WORK TO COMPLETE: Retrieve every line from the records in which the word "Missing" occurs.
◆ ◆ ◆ ◆ ◆ ◆ ◆
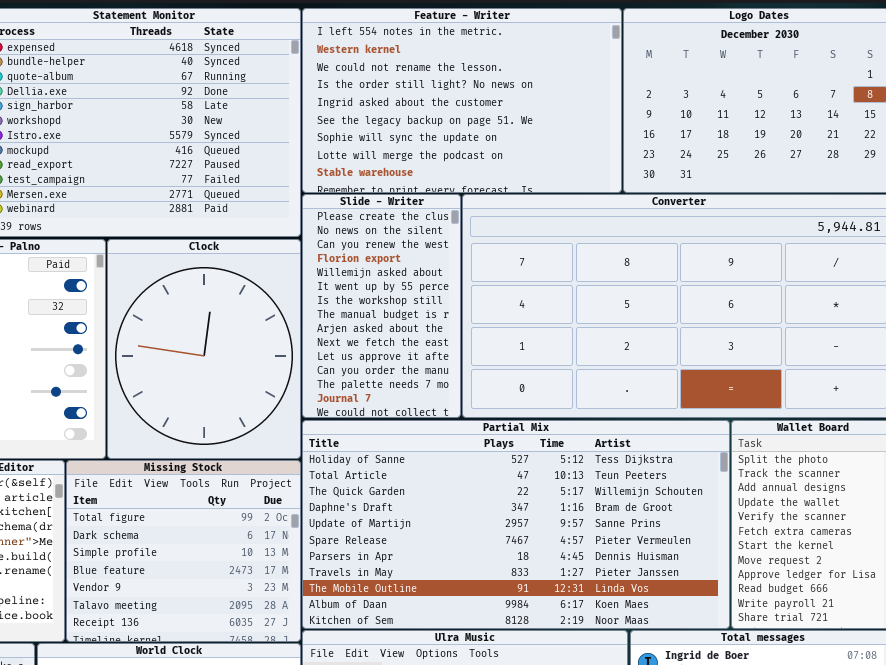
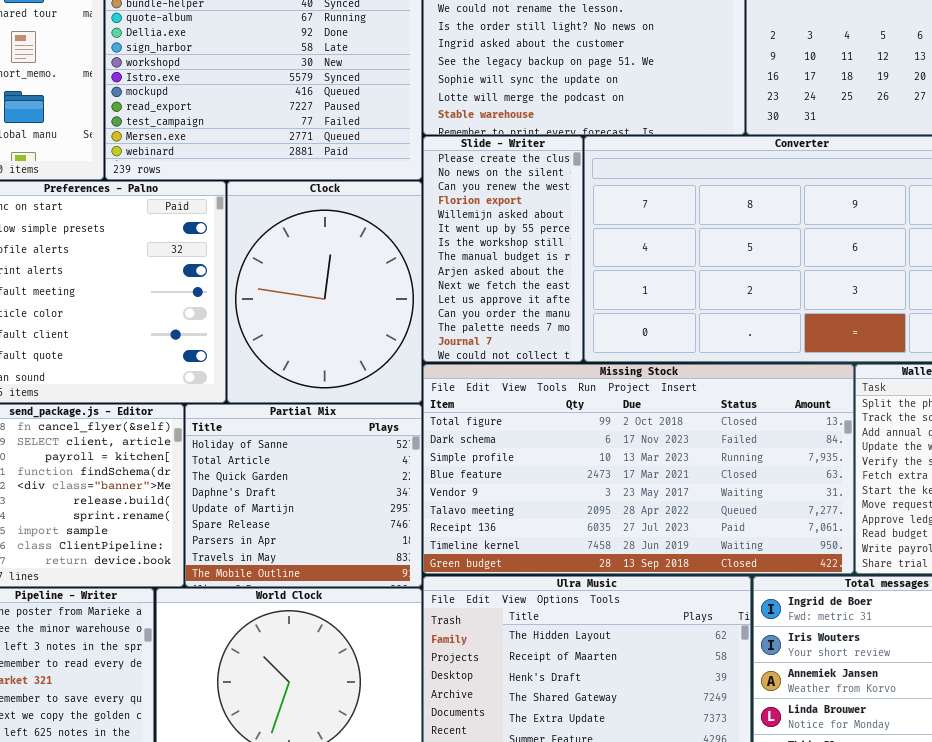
Partial Mix: [302,420,730,629] -> [185,404,422,587], moved, resized
Missing Stock: [66,460,301,642] -> [423,364,854,574], moved, resized

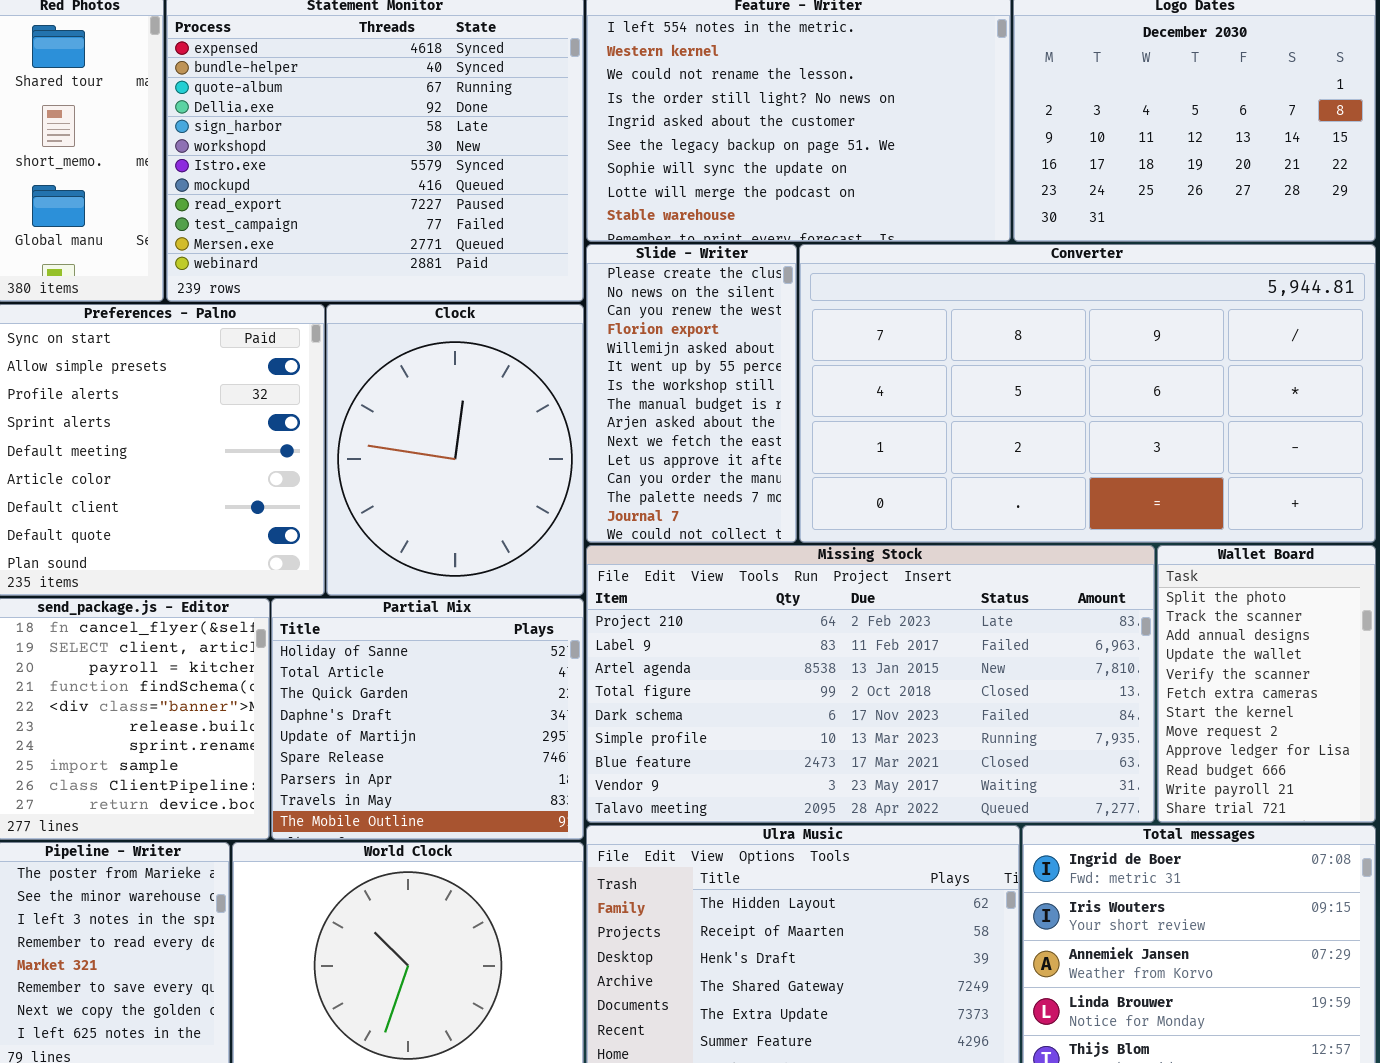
Missing Stock: [423,364,854,574] -> [586,545,1155,823], scrolled up 3 rows

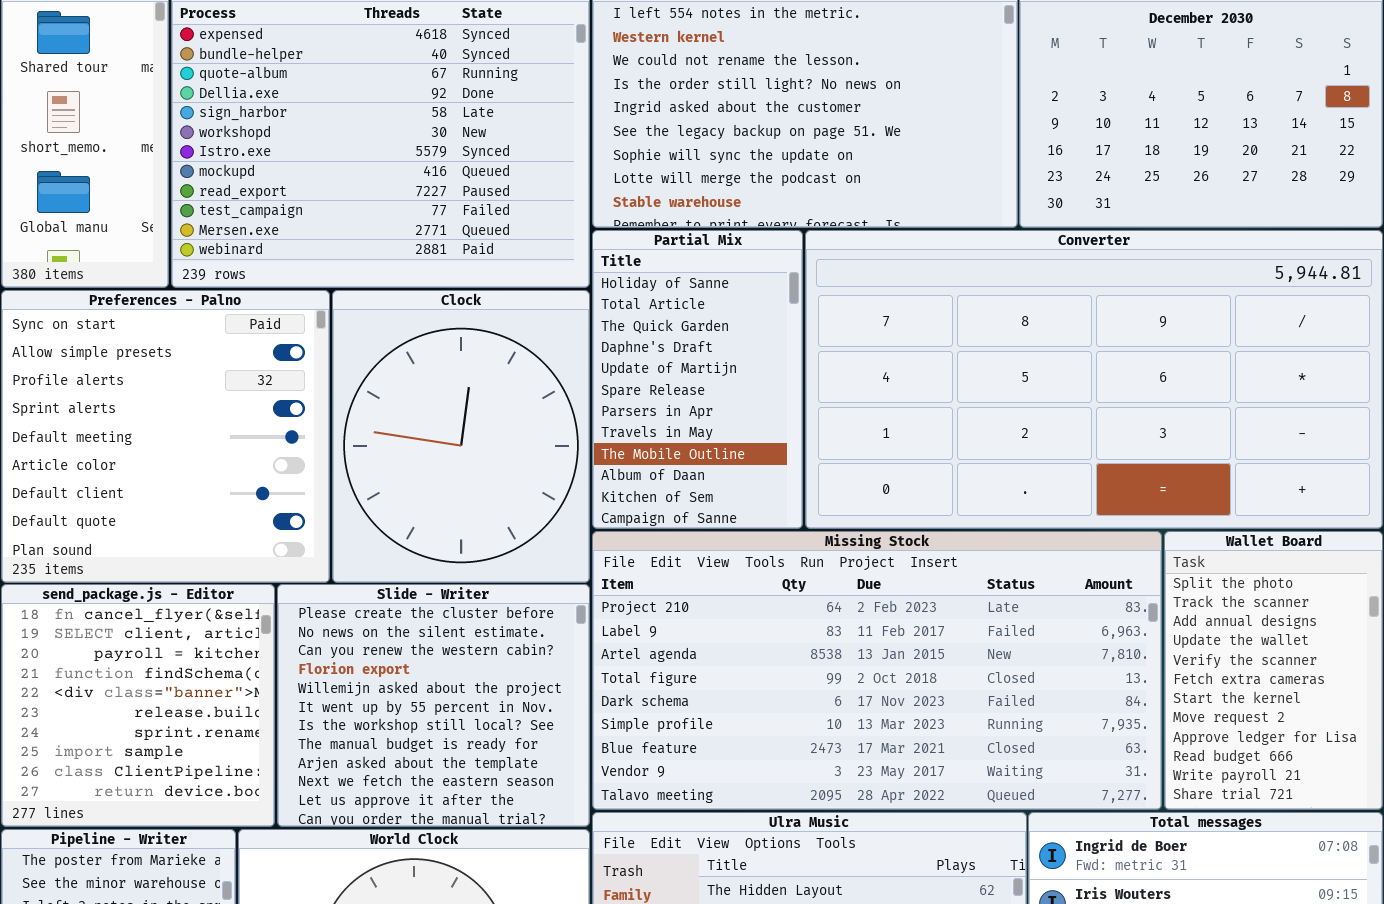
Slide - Writer: [586,244,797,543] -> [277,584,590,827], moved, resized
Partial Mix: [271,598,584,840] -> [592,230,803,529], moved, resized

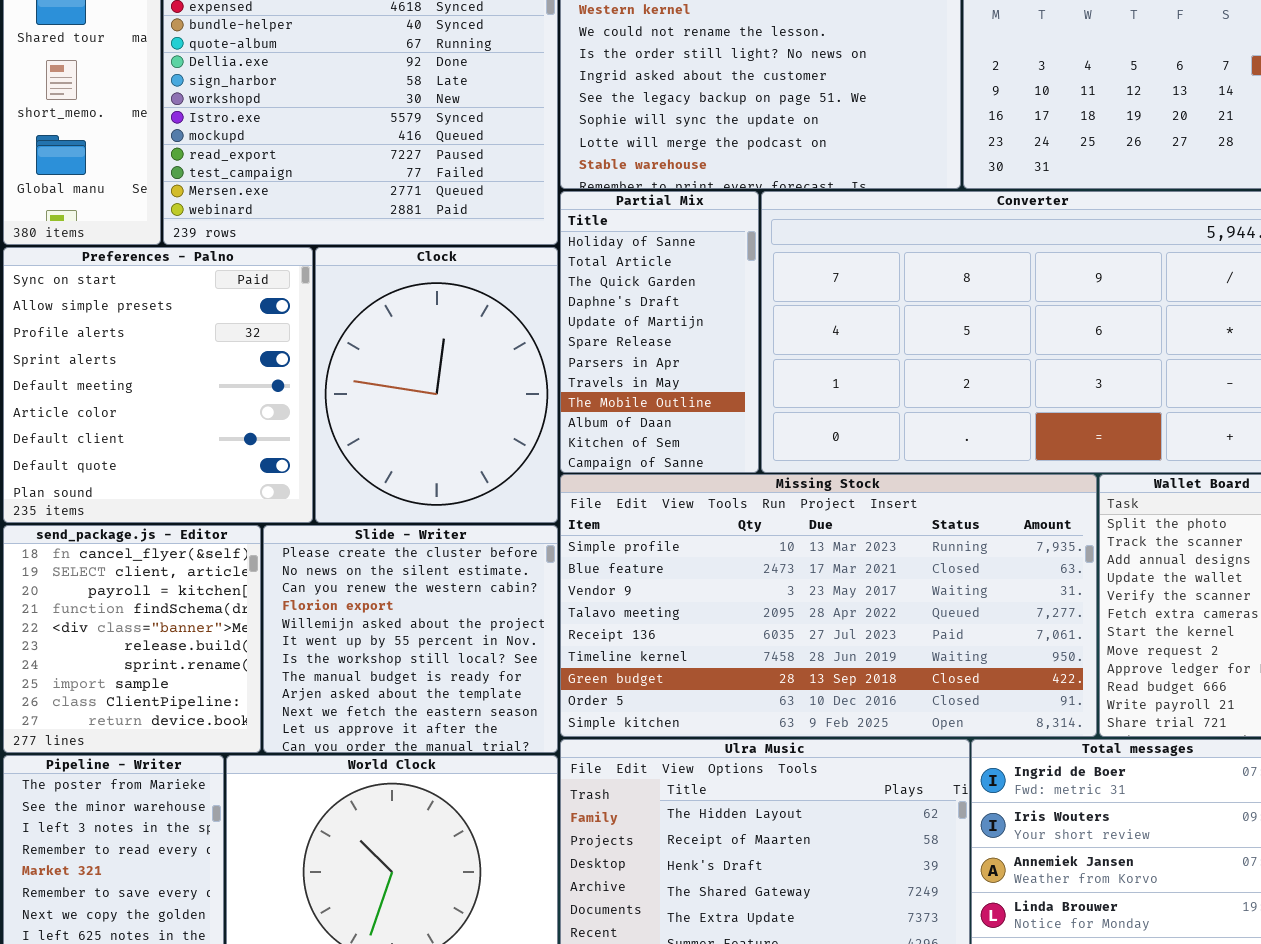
Missing Stock: [592,531,1162,810] -> [560,474,1097,737], scrolled down 5 rows

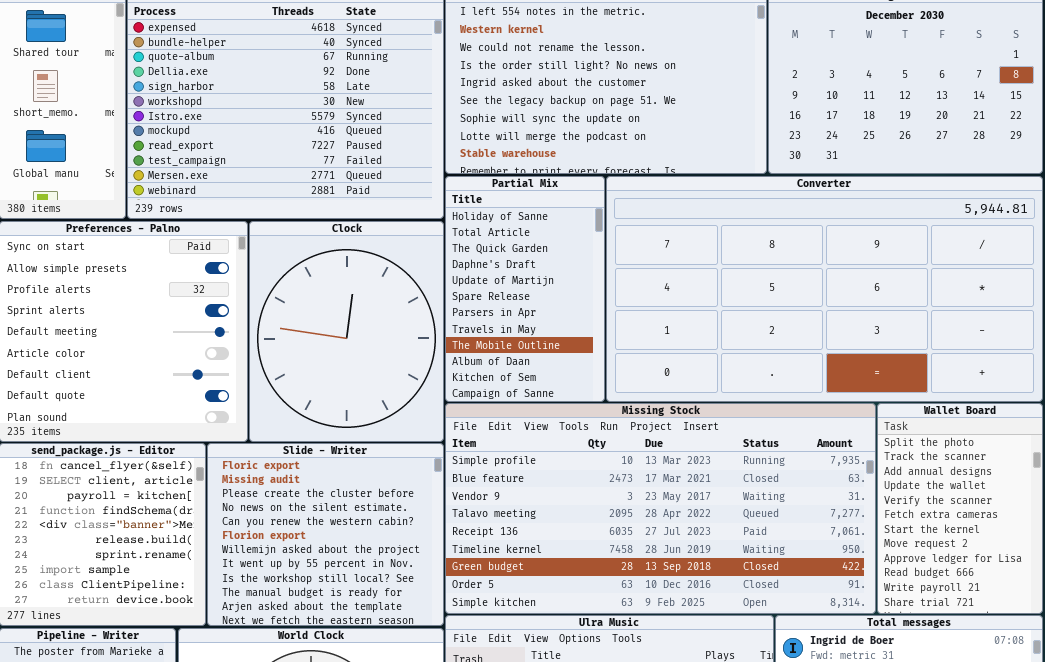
Slide - Writer: [263,525,558,753] -> [207,443,444,626], scrolled up 2 rows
◆ ◆ ◆ ◆ ◆ ◆ ◆
ANSWER TO THE PROBLEM:
Missing Stock: [66,460,301,642] -> [423,364,854,574], moved, resized
Missing Stock: [423,364,854,574] -> [586,545,1155,823], scrolled up 3 rows
Missing Stock: [592,531,1162,810] -> [560,474,1097,737], scrolled down 5 rows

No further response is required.